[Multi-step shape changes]
○ ○ ○ ○
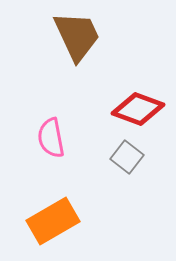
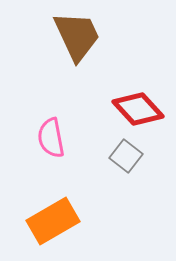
red diamond: rotated 27 degrees clockwise
gray square: moved 1 px left, 1 px up
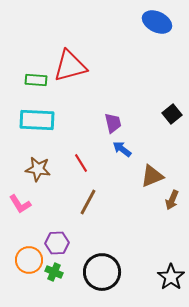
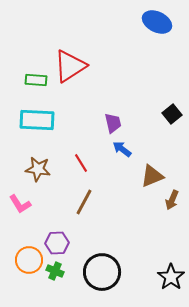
red triangle: rotated 18 degrees counterclockwise
brown line: moved 4 px left
green cross: moved 1 px right, 1 px up
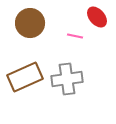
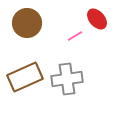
red ellipse: moved 2 px down
brown circle: moved 3 px left
pink line: rotated 42 degrees counterclockwise
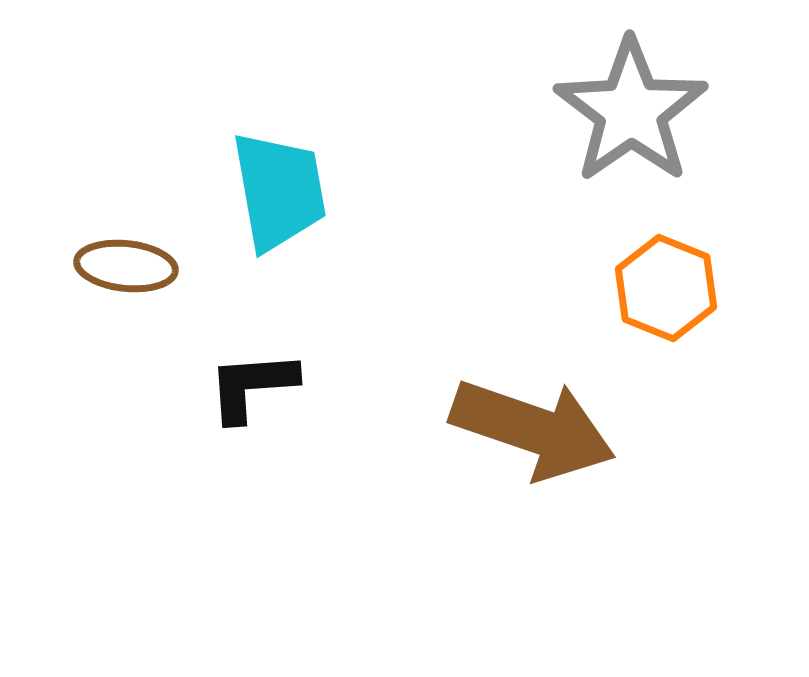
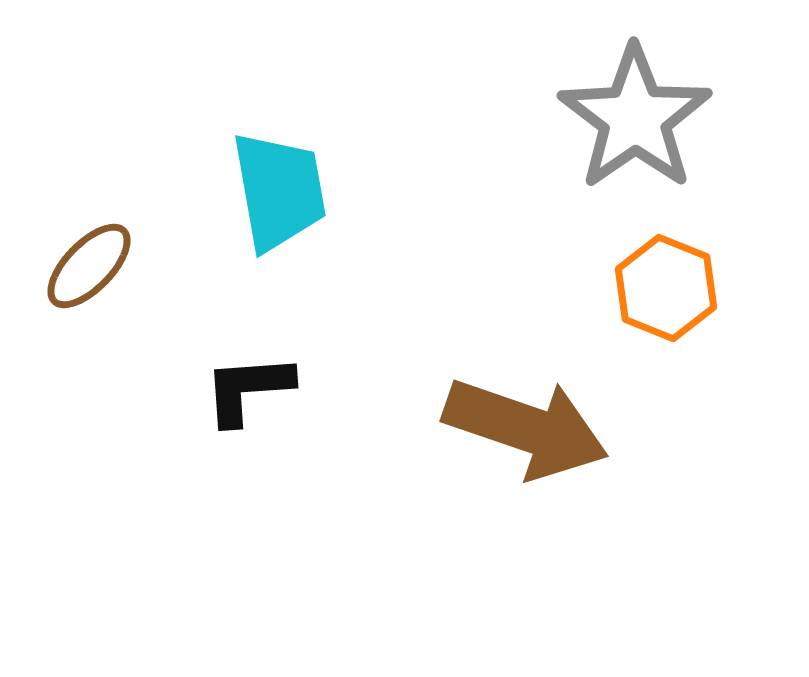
gray star: moved 4 px right, 7 px down
brown ellipse: moved 37 px left; rotated 52 degrees counterclockwise
black L-shape: moved 4 px left, 3 px down
brown arrow: moved 7 px left, 1 px up
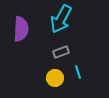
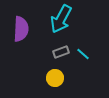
cyan line: moved 5 px right, 18 px up; rotated 32 degrees counterclockwise
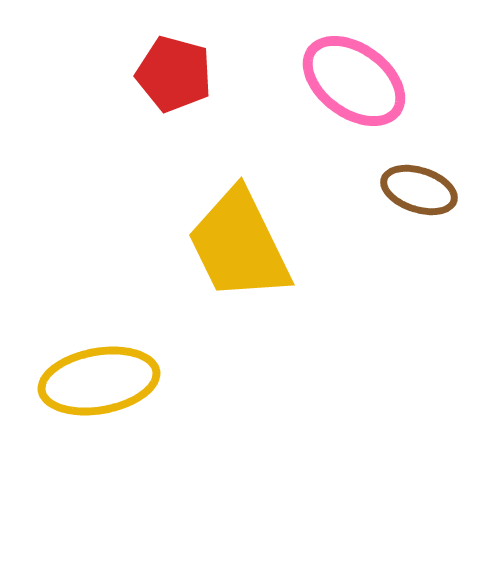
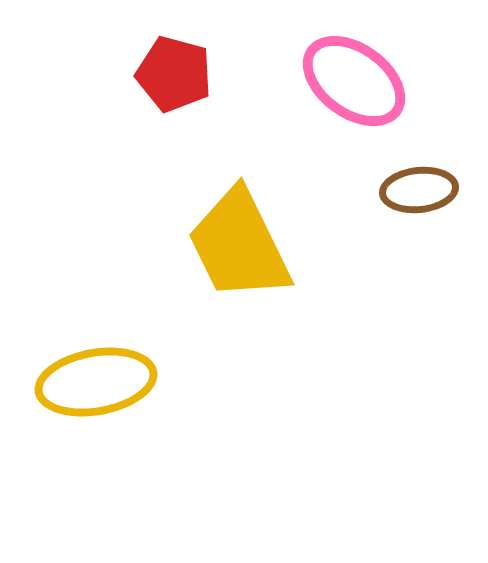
brown ellipse: rotated 24 degrees counterclockwise
yellow ellipse: moved 3 px left, 1 px down
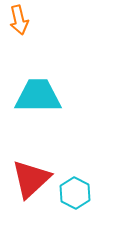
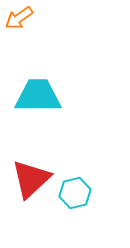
orange arrow: moved 2 px up; rotated 68 degrees clockwise
cyan hexagon: rotated 20 degrees clockwise
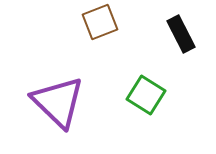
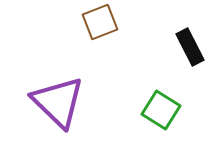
black rectangle: moved 9 px right, 13 px down
green square: moved 15 px right, 15 px down
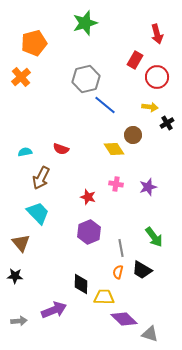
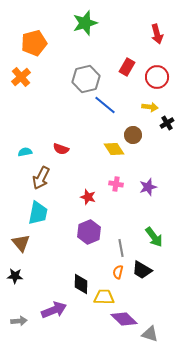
red rectangle: moved 8 px left, 7 px down
cyan trapezoid: rotated 55 degrees clockwise
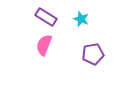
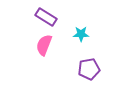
cyan star: moved 15 px down; rotated 21 degrees counterclockwise
purple pentagon: moved 4 px left, 15 px down
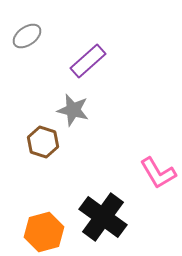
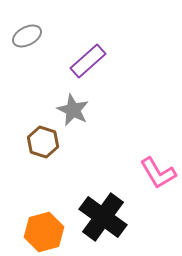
gray ellipse: rotated 8 degrees clockwise
gray star: rotated 12 degrees clockwise
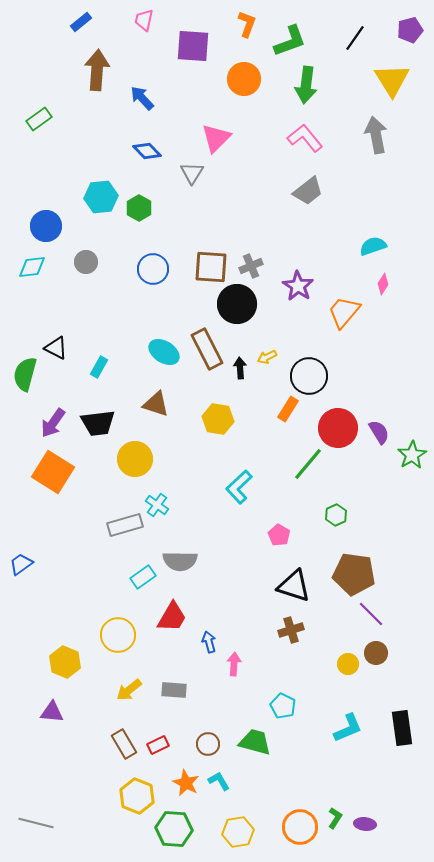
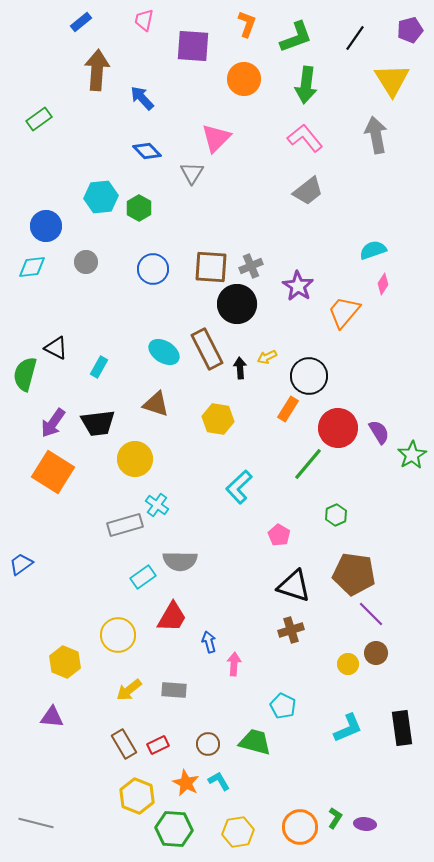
green L-shape at (290, 41): moved 6 px right, 4 px up
cyan semicircle at (373, 246): moved 4 px down
purple triangle at (52, 712): moved 5 px down
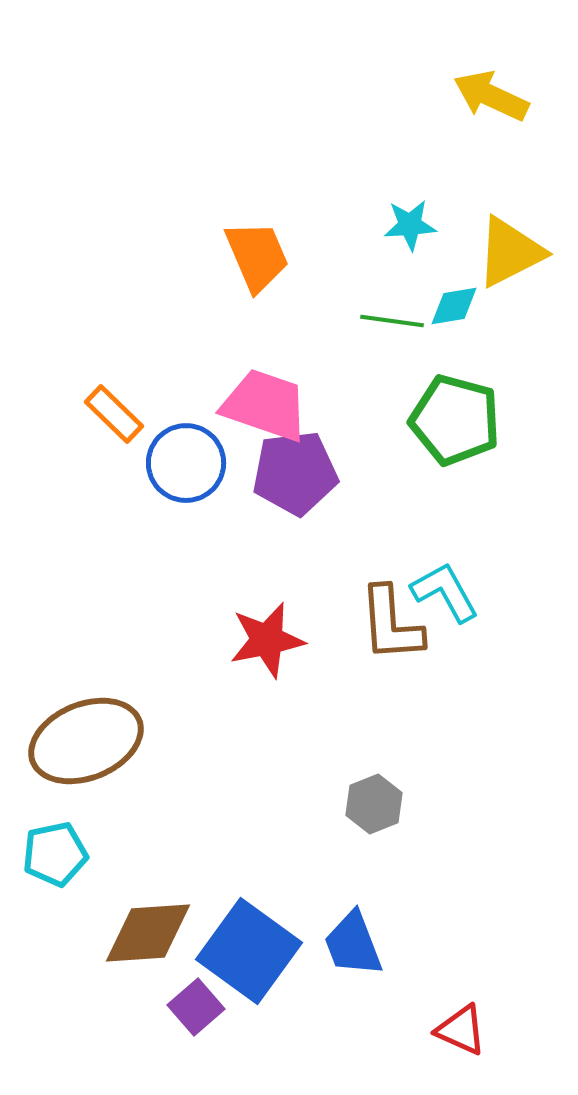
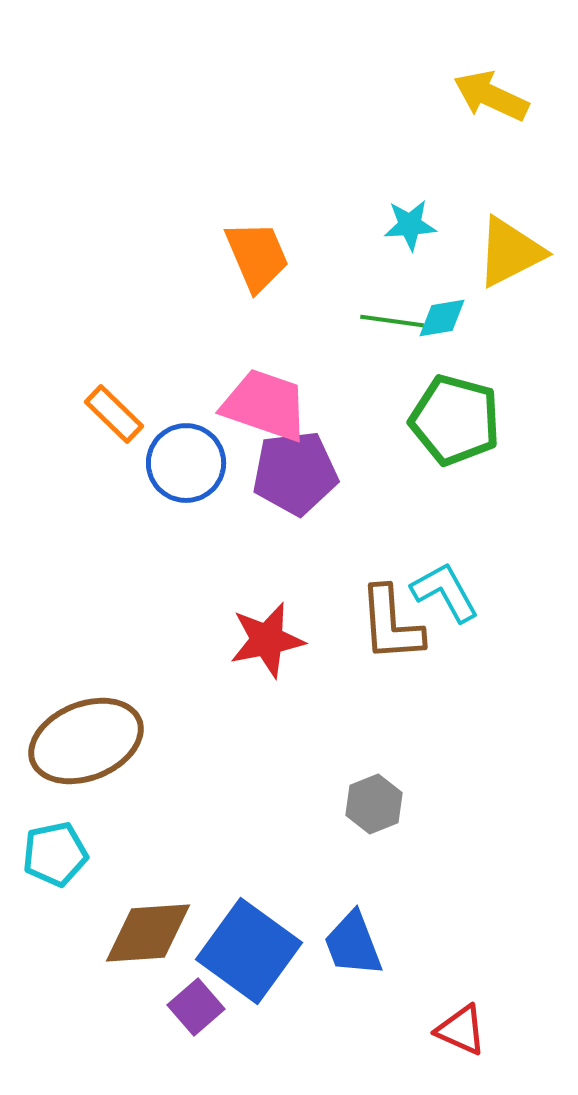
cyan diamond: moved 12 px left, 12 px down
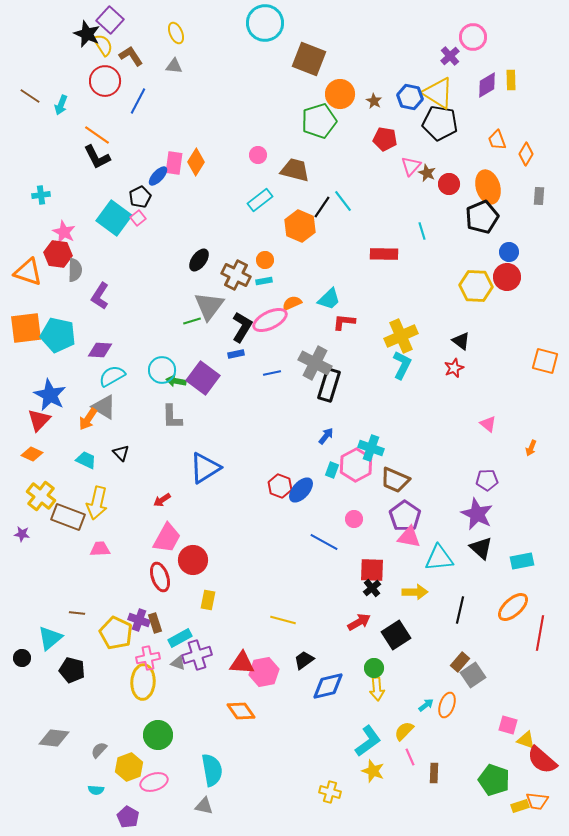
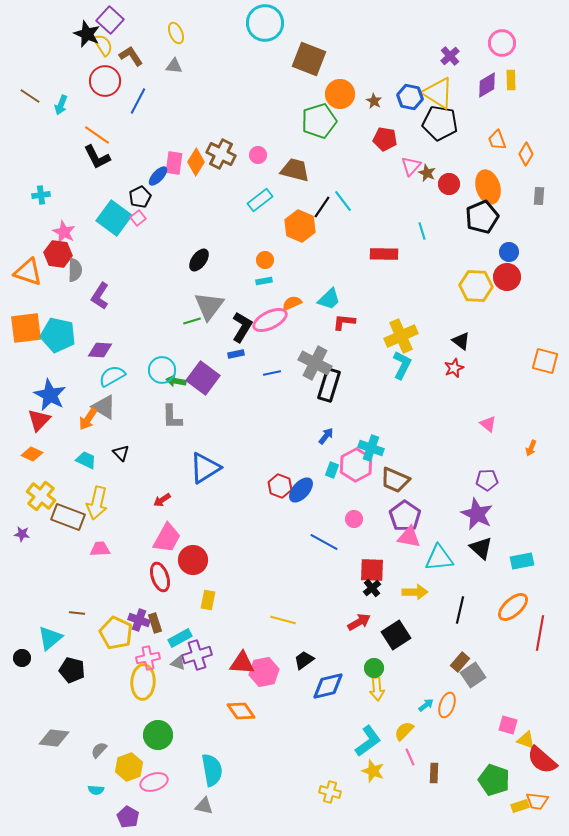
pink circle at (473, 37): moved 29 px right, 6 px down
brown cross at (236, 275): moved 15 px left, 121 px up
○ ○ ○ ○
◆ **REQUIRED WORK**
Across the entries, how many lines hold the word "rotated"? Say only the number.

◆ **YOUR SOLUTION**
12